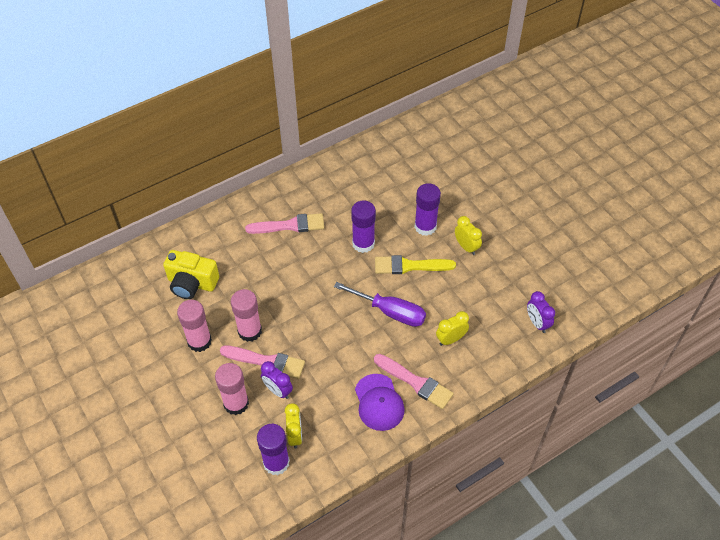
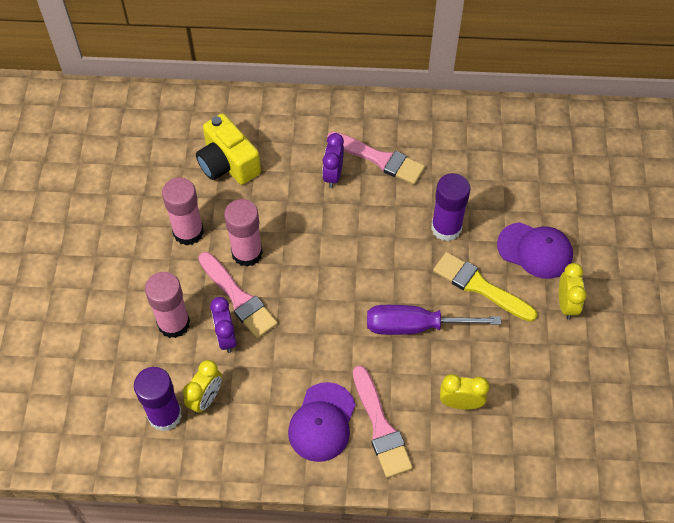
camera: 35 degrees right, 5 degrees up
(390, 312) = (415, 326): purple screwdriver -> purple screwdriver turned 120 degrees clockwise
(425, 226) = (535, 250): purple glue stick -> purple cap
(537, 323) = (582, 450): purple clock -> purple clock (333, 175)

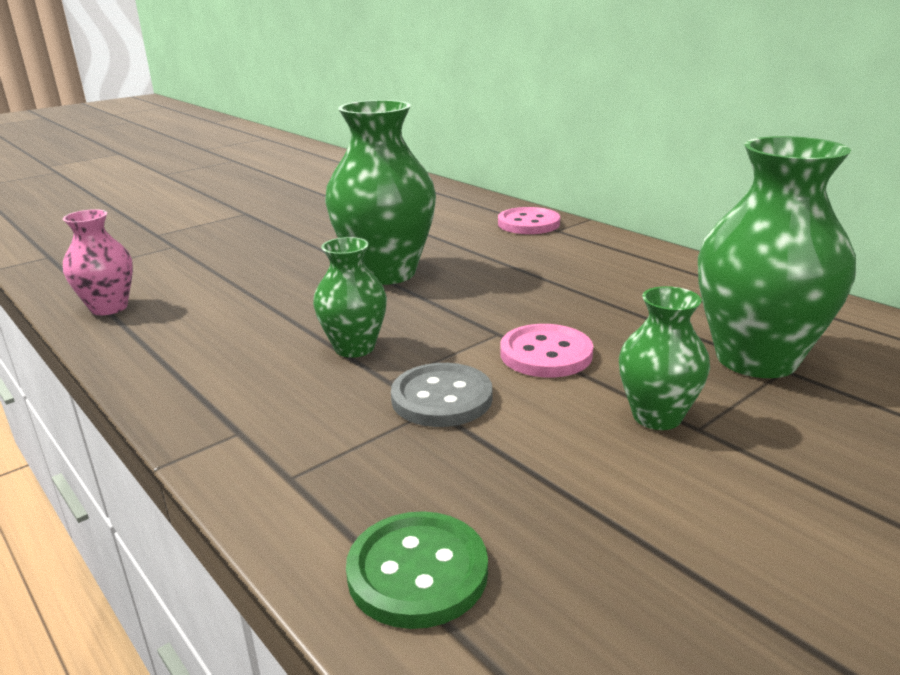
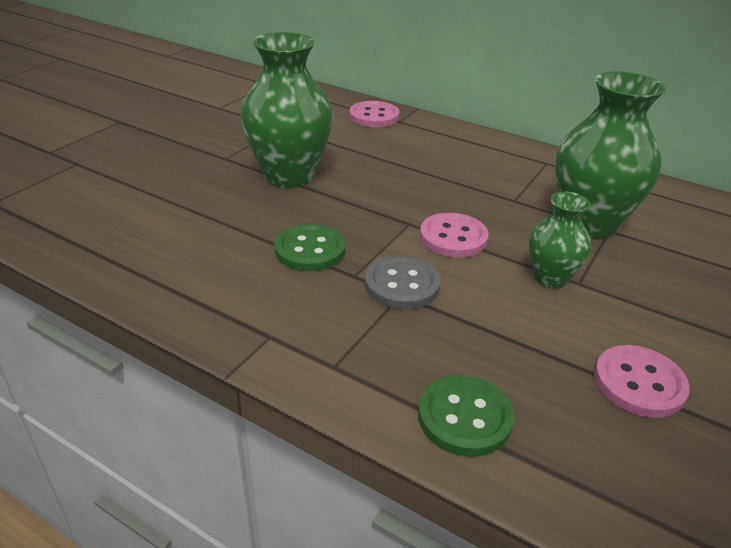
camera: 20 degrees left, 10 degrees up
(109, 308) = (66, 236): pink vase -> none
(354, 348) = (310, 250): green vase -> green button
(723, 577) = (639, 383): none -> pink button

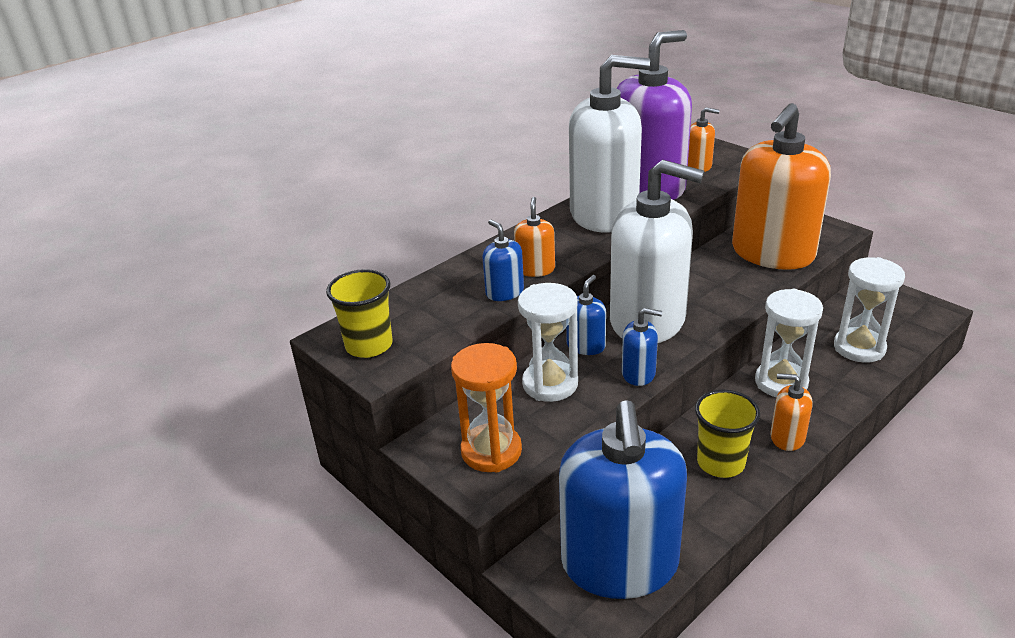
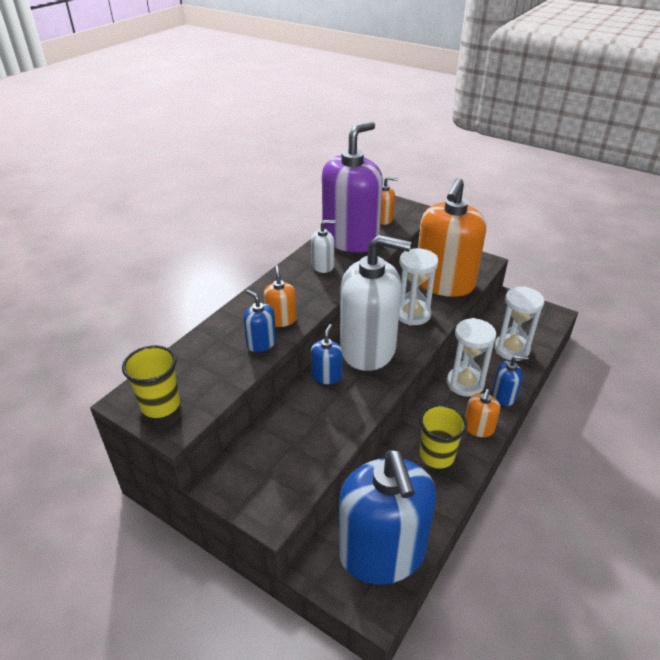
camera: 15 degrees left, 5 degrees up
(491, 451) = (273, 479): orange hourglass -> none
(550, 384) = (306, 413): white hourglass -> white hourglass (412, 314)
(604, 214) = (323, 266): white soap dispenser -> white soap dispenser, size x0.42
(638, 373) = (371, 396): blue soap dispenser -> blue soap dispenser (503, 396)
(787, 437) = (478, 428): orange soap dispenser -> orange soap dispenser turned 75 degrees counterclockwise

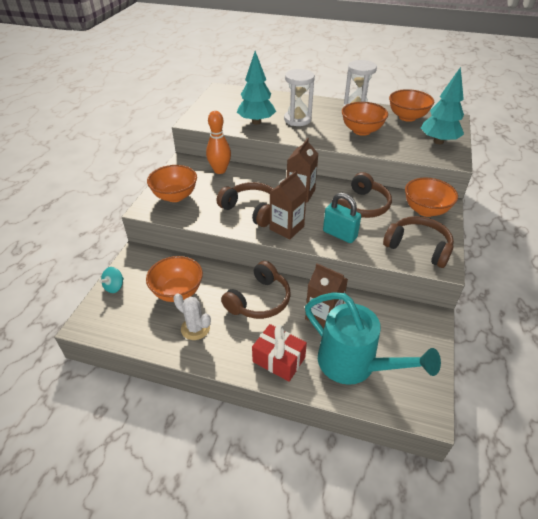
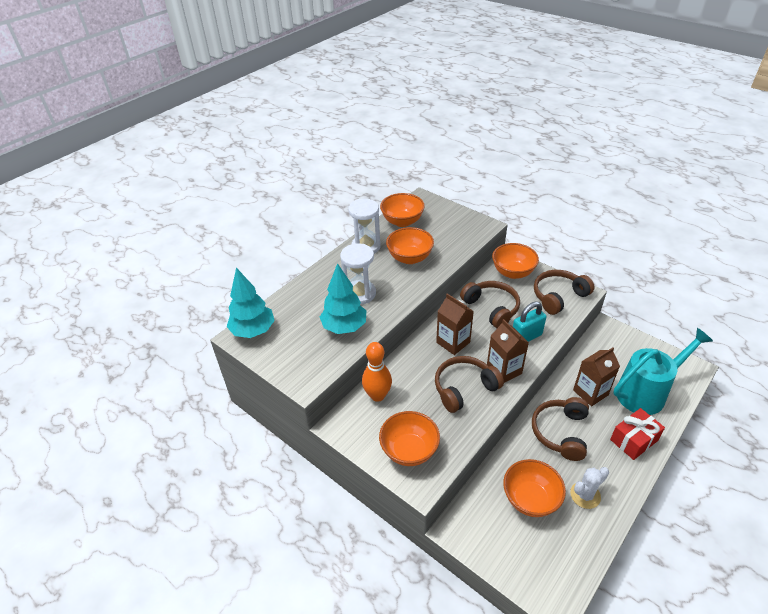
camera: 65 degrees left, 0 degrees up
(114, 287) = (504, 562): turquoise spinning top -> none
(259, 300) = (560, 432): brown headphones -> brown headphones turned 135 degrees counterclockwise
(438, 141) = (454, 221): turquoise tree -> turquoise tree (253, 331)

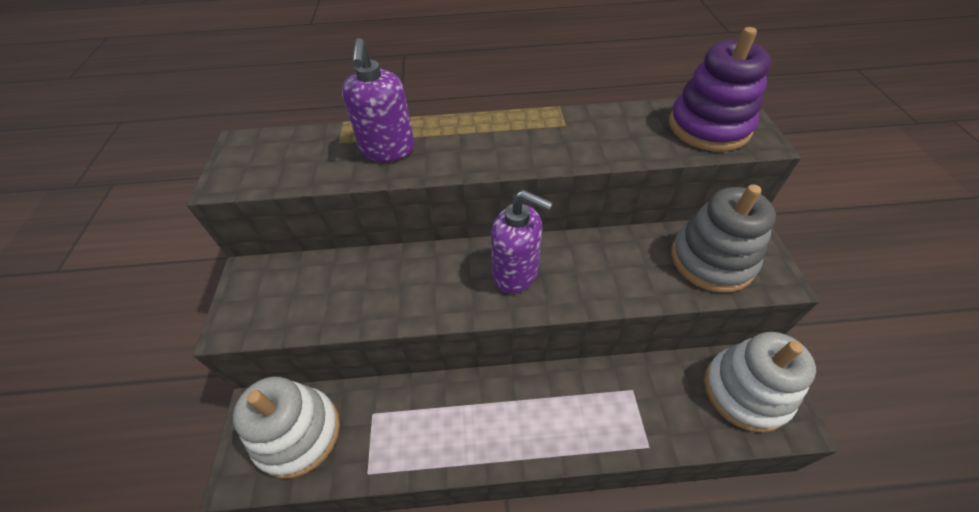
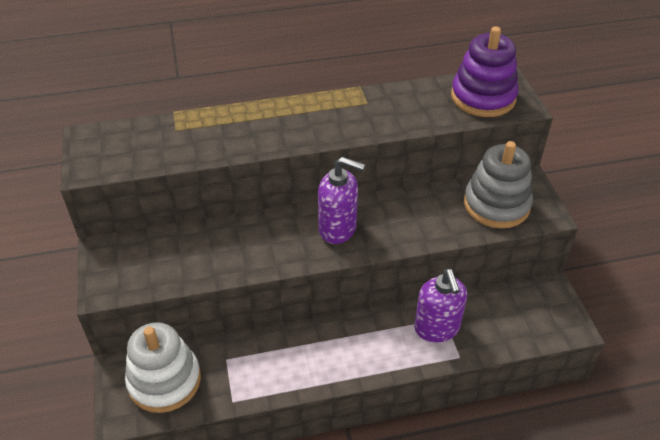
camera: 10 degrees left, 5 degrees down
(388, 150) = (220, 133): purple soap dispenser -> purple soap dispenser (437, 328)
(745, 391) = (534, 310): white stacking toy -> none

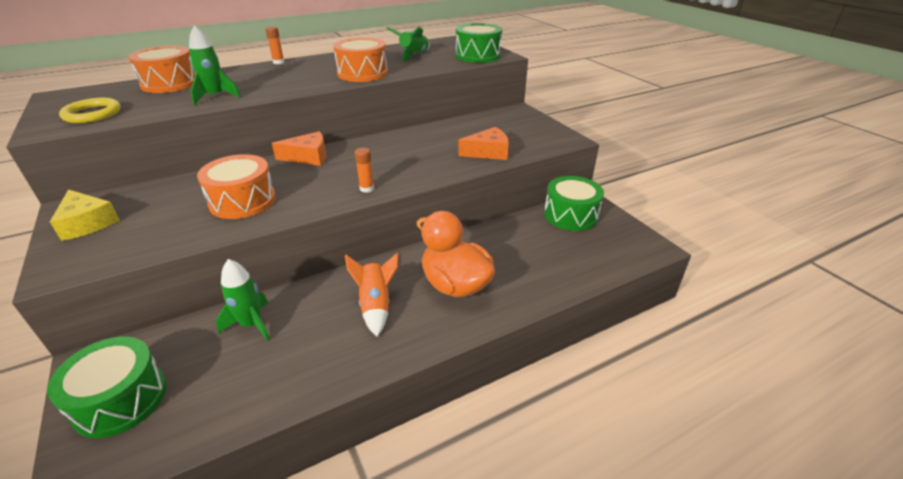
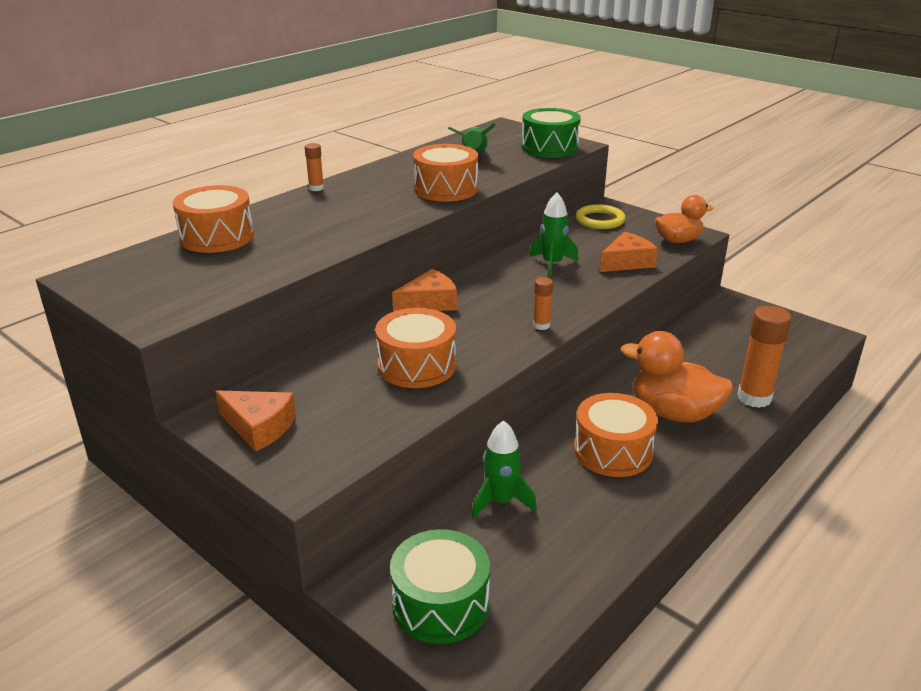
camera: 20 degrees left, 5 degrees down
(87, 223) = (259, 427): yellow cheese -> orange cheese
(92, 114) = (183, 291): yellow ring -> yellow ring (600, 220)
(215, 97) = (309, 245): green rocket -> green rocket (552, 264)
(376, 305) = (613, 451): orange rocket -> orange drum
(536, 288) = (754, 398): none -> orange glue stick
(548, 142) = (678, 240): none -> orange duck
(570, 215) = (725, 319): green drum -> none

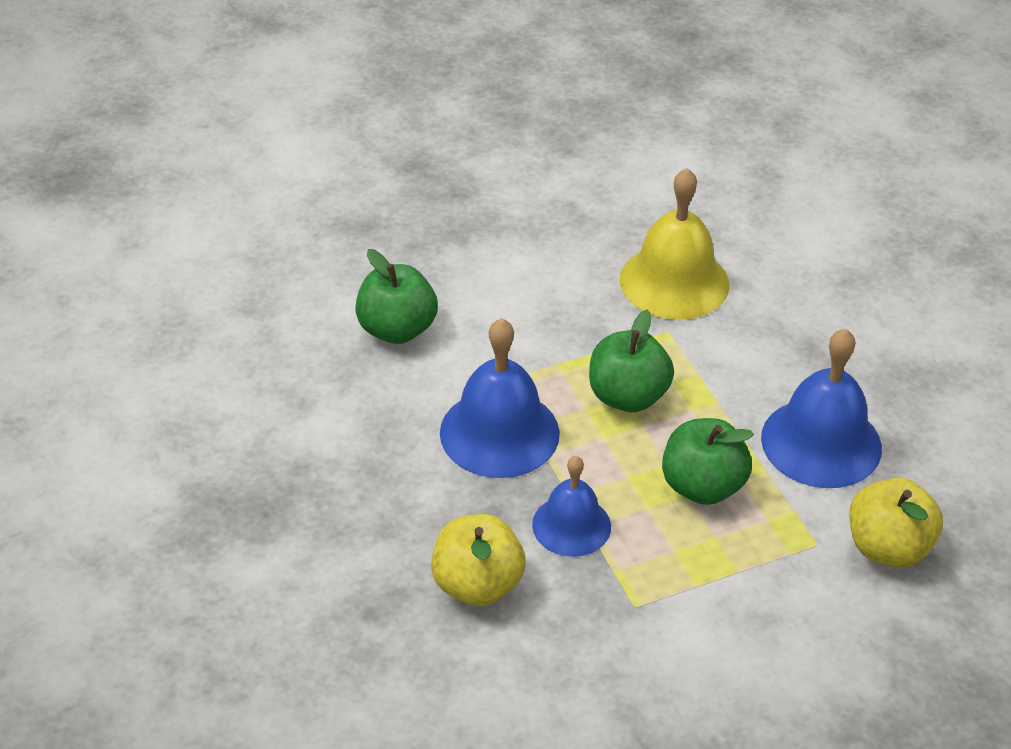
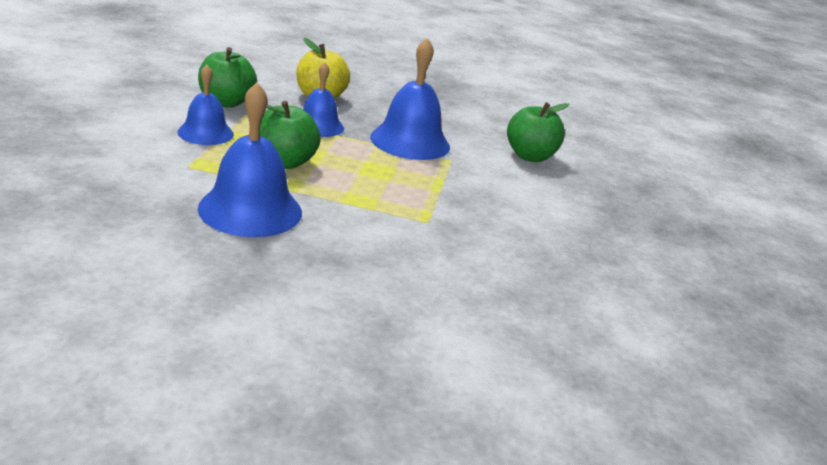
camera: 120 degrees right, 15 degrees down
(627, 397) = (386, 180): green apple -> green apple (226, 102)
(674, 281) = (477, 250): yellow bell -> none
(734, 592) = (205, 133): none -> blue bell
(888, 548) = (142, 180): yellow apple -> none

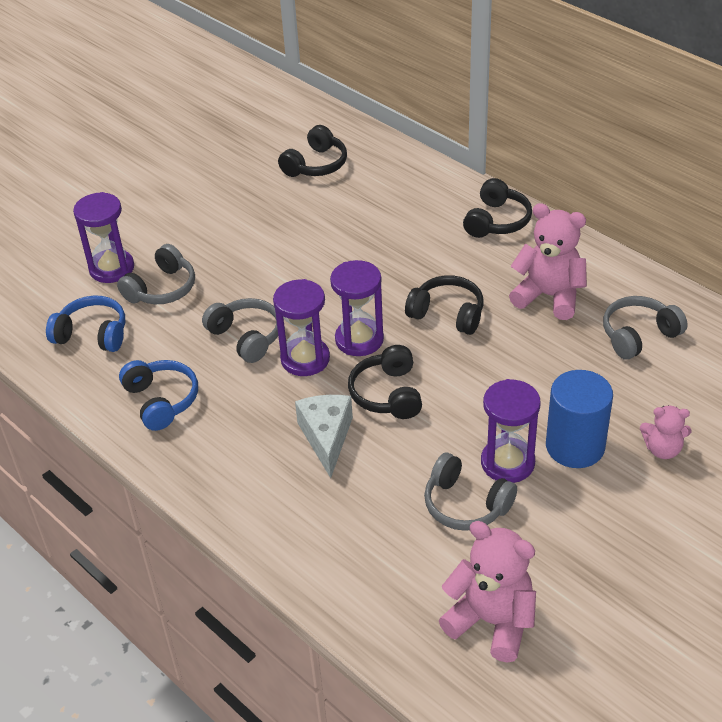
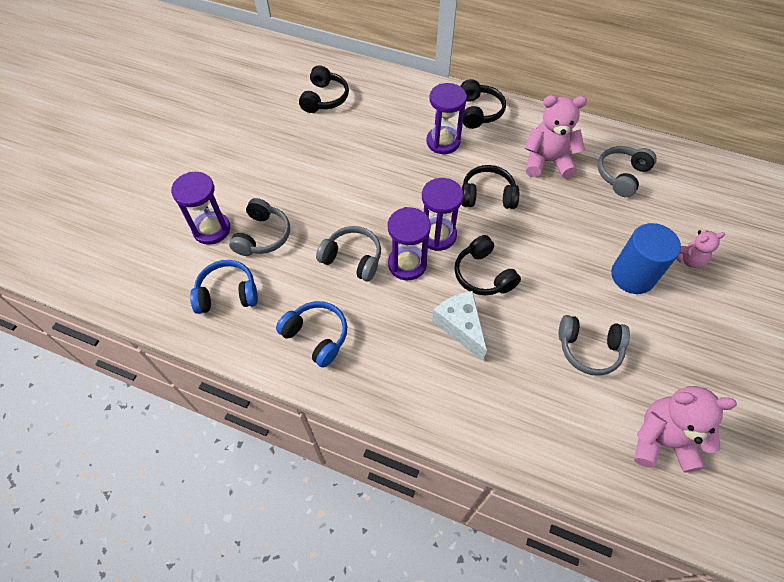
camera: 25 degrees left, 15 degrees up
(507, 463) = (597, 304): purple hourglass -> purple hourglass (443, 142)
......
[Exercise aim]: Extract each line from the listing that holds the word "soap".

[Solution to this task]:
(604, 214) = (323, 266): white soap dispenser -> white soap dispenser, size x0.42
(638, 373) = (371, 396): blue soap dispenser -> blue soap dispenser (503, 396)
(787, 437) = (478, 428): orange soap dispenser -> orange soap dispenser turned 75 degrees counterclockwise
(388, 150) = (220, 133): purple soap dispenser -> purple soap dispenser (437, 328)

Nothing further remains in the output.